⟨

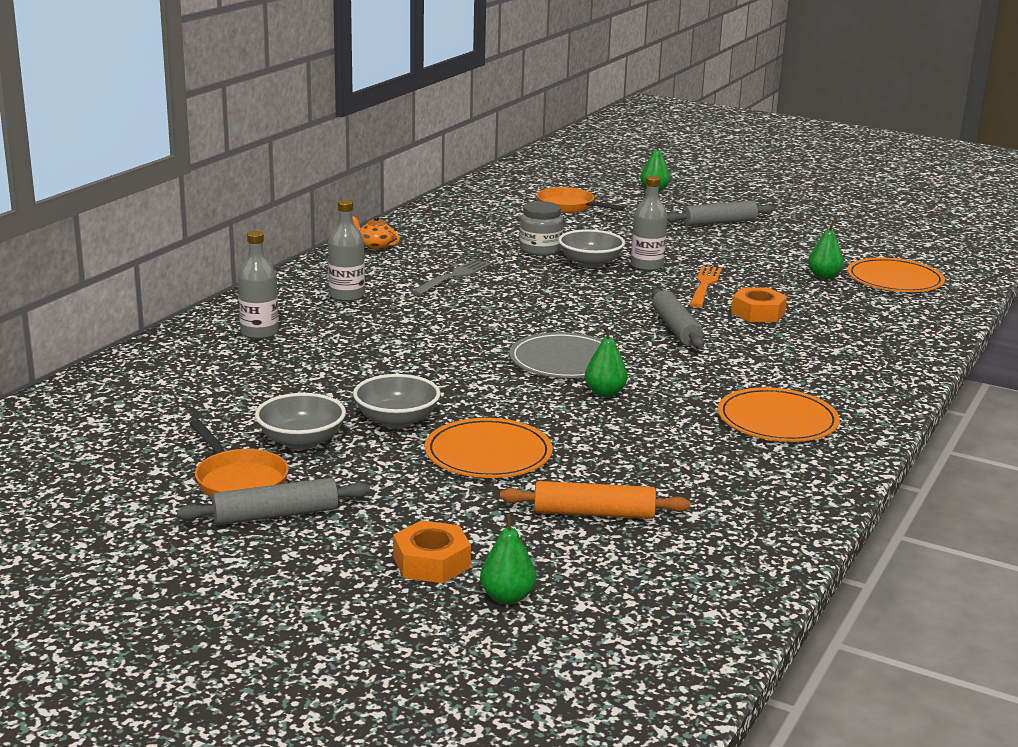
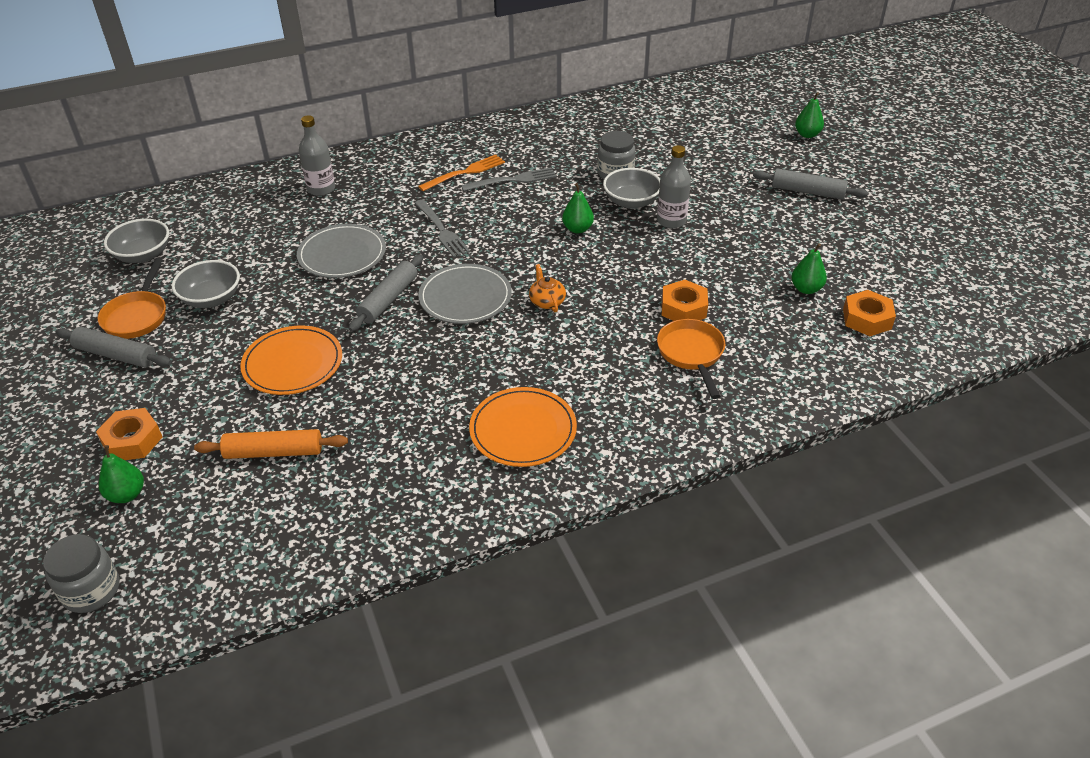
camera: 40 degrees right, 20 degrees up
(347, 296) = (418, 174): grey bottle -> none
(375, 246) = (505, 129): orange teapot -> orange teapot (547, 301)
(382, 369) = (342, 254): none -> grey plate
(396, 420) = (285, 306): grey bowl -> grey bowl (143, 255)
(451, 326) = (441, 230): none -> grey fork
(569, 207) = (706, 132): orange pan -> orange pan (691, 354)
(593, 513) = (274, 452): orange rolling pin -> orange rolling pin turned 45 degrees counterclockwise
(605, 393) = (445, 342): green pear -> green pear (577, 229)
(610, 668) = (91, 590): none -> grey jar
(675, 328) = (593, 298): grey rolling pin -> grey rolling pin (388, 299)
(704, 285) = (686, 260): orange fork -> orange fork (465, 173)
(894, 280) = (867, 319): orange plate -> orange nut

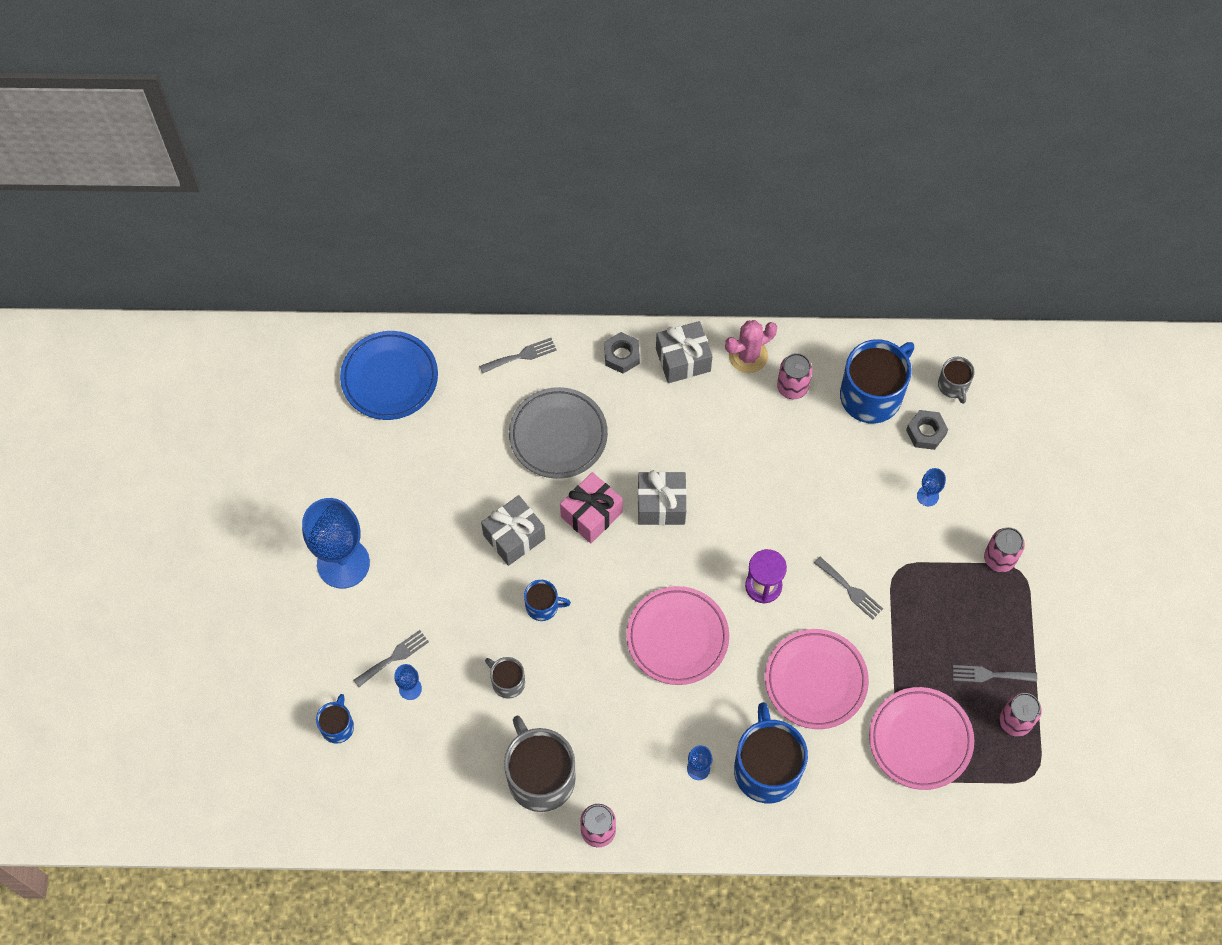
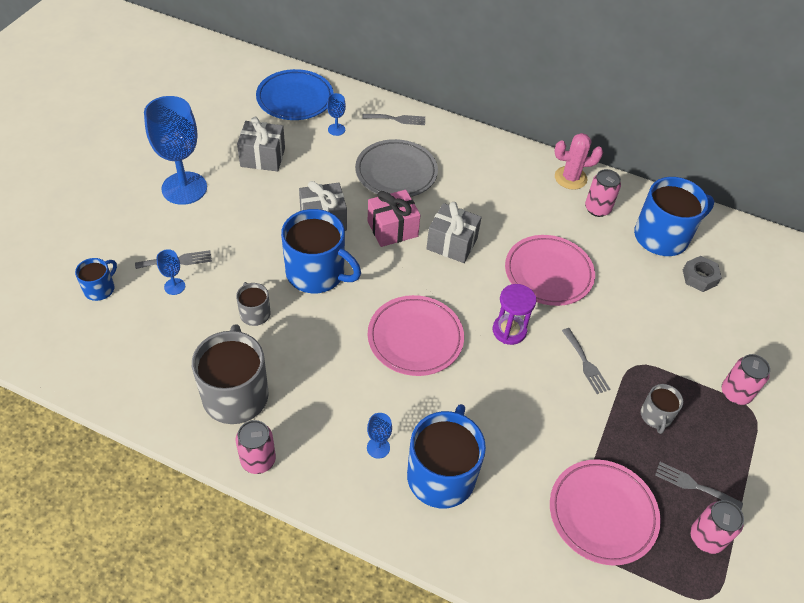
camera: 20 degrees right, 15 degrees down
(543, 606) = (317, 273): blue mug -> blue mug, size x2.00
(621, 355) = (472, 144): grey nut -> none
(683, 360) = (517, 163): grey gift -> grey gift (262, 157)
(815, 681) = (522, 421): pink plate -> pink plate (548, 273)
(927, 496) = (684, 322): blue goblet -> blue goblet (336, 129)
(953, 385) = (735, 255): grey mug -> grey mug (656, 416)

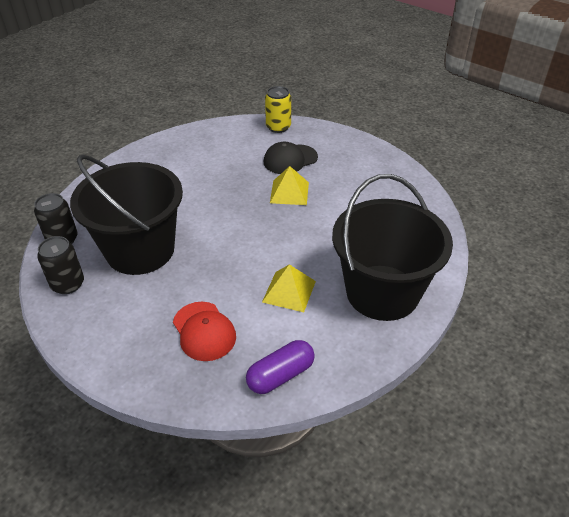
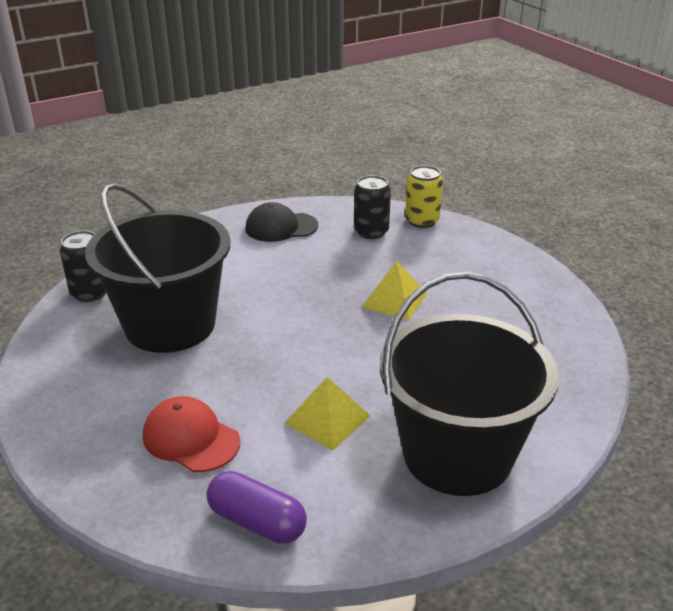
camera: 20 degrees right, 10 degrees down
(68, 284) = (66, 343): black can -> black can (371, 232)
(204, 331) = (191, 438): red cap -> red cap turned 135 degrees clockwise
(280, 375) = (257, 521): purple capsule -> purple capsule turned 45 degrees clockwise
(290, 159) = (417, 261): black cap -> black cap (281, 227)

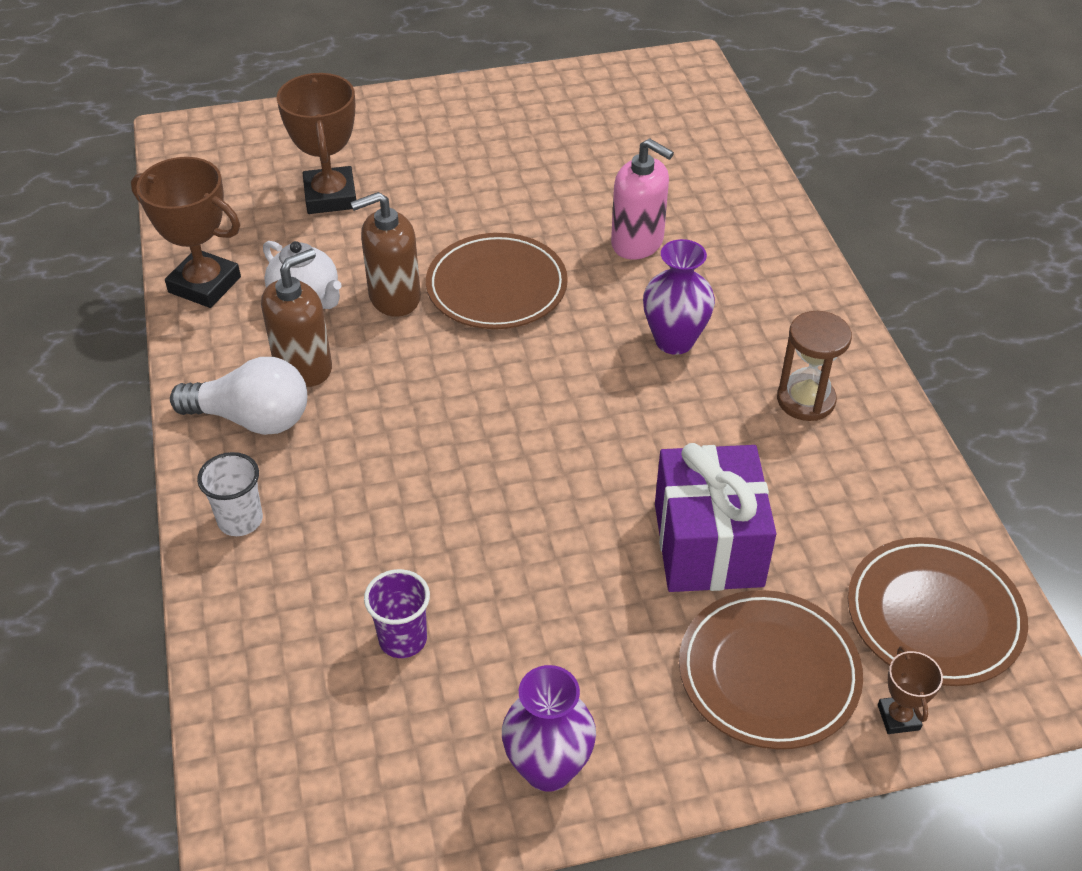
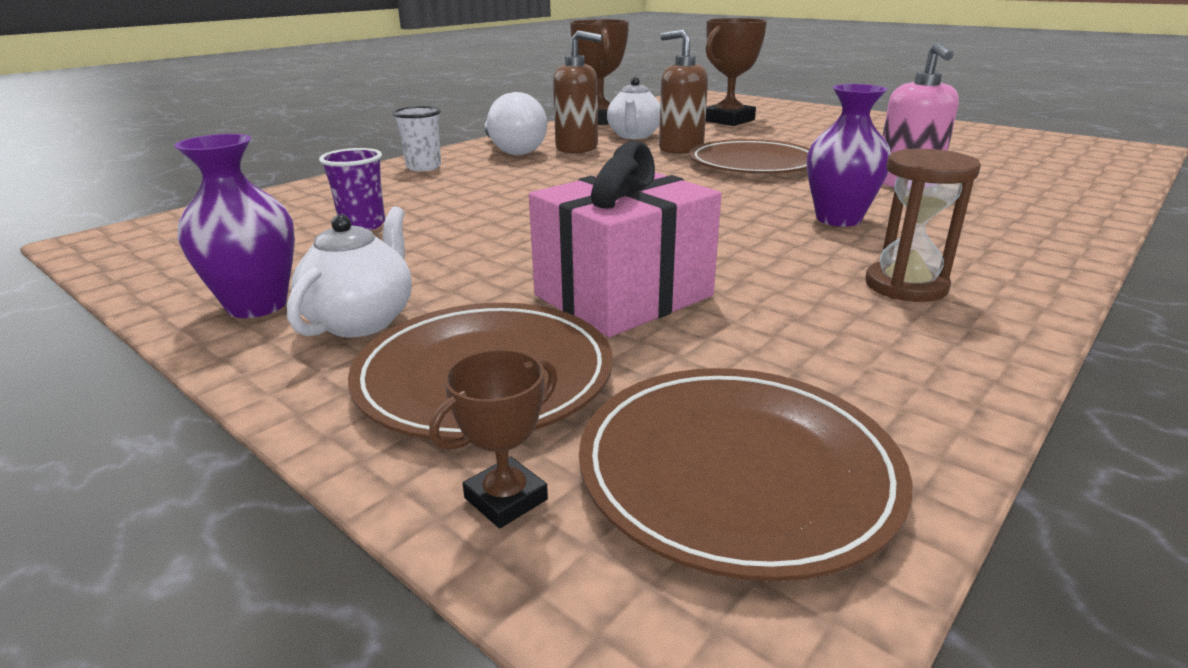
camera: 55 degrees right, 20 degrees down
(633, 709) = (362, 321): none -> white teapot
(708, 544) = (623, 296): purple gift -> pink gift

⟩

With the pictures removed, print the entries above exactly.

Task answer:
camera: 40 degrees right, 20 degrees up
(347, 296) = (418, 174): grey bottle -> none
(375, 246) = (505, 129): orange teapot -> orange teapot (547, 301)
(382, 369) = (342, 254): none -> grey plate
(396, 420) = (285, 306): grey bowl -> grey bowl (143, 255)
(451, 326) = (441, 230): none -> grey fork
(569, 207) = (706, 132): orange pan -> orange pan (691, 354)
(593, 513) = (274, 452): orange rolling pin -> orange rolling pin turned 45 degrees counterclockwise
(605, 393) = (445, 342): green pear -> green pear (577, 229)
(610, 668) = (91, 590): none -> grey jar
(675, 328) = (593, 298): grey rolling pin -> grey rolling pin (388, 299)
(704, 285) = (686, 260): orange fork -> orange fork (465, 173)
(894, 280) = (867, 319): orange plate -> orange nut

camera: 20 degrees right, 15 degrees down
(543, 606) = (317, 273): blue mug -> blue mug, size x2.00
(621, 355) = (472, 144): grey nut -> none
(683, 360) = (517, 163): grey gift -> grey gift (262, 157)
(815, 681) = (522, 421): pink plate -> pink plate (548, 273)
(927, 496) = (684, 322): blue goblet -> blue goblet (336, 129)
(953, 385) = (735, 255): grey mug -> grey mug (656, 416)

camera: 20 degrees right, 10 degrees down
(68, 284) = (66, 343): black can -> black can (371, 232)
(204, 331) = (191, 438): red cap -> red cap turned 135 degrees clockwise
(280, 375) = (257, 521): purple capsule -> purple capsule turned 45 degrees clockwise
(290, 159) = (417, 261): black cap -> black cap (281, 227)

camera: 55 degrees right, 20 degrees down
(633, 709) = (362, 321): none -> white teapot
(708, 544) = (623, 296): purple gift -> pink gift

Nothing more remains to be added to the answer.